§ **DATASET RECORDS**:
════

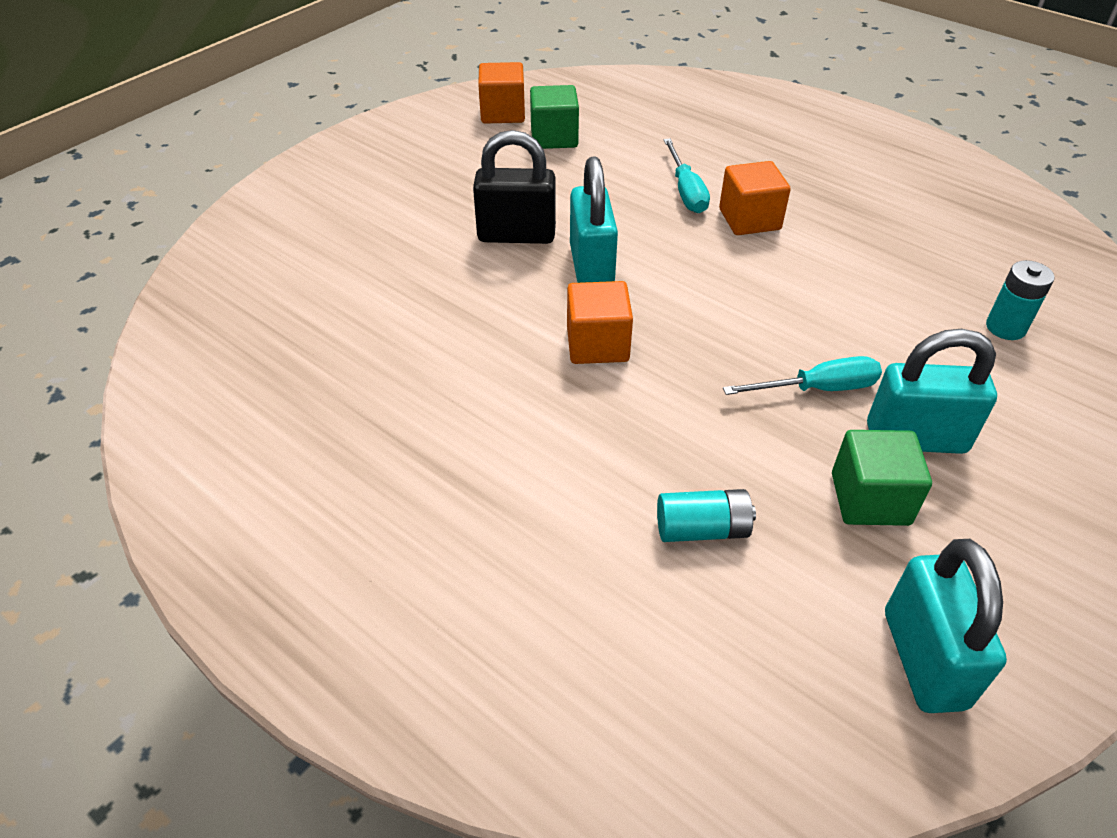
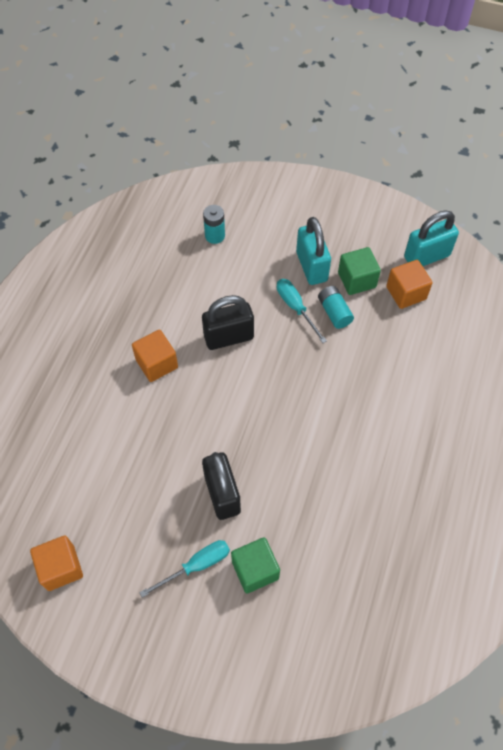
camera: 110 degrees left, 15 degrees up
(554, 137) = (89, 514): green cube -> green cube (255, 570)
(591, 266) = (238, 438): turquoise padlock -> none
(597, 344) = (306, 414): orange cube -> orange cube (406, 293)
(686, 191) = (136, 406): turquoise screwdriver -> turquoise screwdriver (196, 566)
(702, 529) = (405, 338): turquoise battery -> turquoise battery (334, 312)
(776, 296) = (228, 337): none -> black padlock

════

§ **EXERCISE DESCRIPTION**:
Everything in the material except the pictures should be output verbatim.

§ **SOLUTION TO THIS TASK**:
camera: 110 degrees left, 15 degrees up
(554, 137) = (89, 514): green cube -> green cube (255, 570)
(591, 266) = (238, 438): turquoise padlock -> none
(597, 344) = (306, 414): orange cube -> orange cube (406, 293)
(686, 191) = (136, 406): turquoise screwdriver -> turquoise screwdriver (196, 566)
(702, 529) = (405, 338): turquoise battery -> turquoise battery (334, 312)
(776, 296) = (228, 337): none -> black padlock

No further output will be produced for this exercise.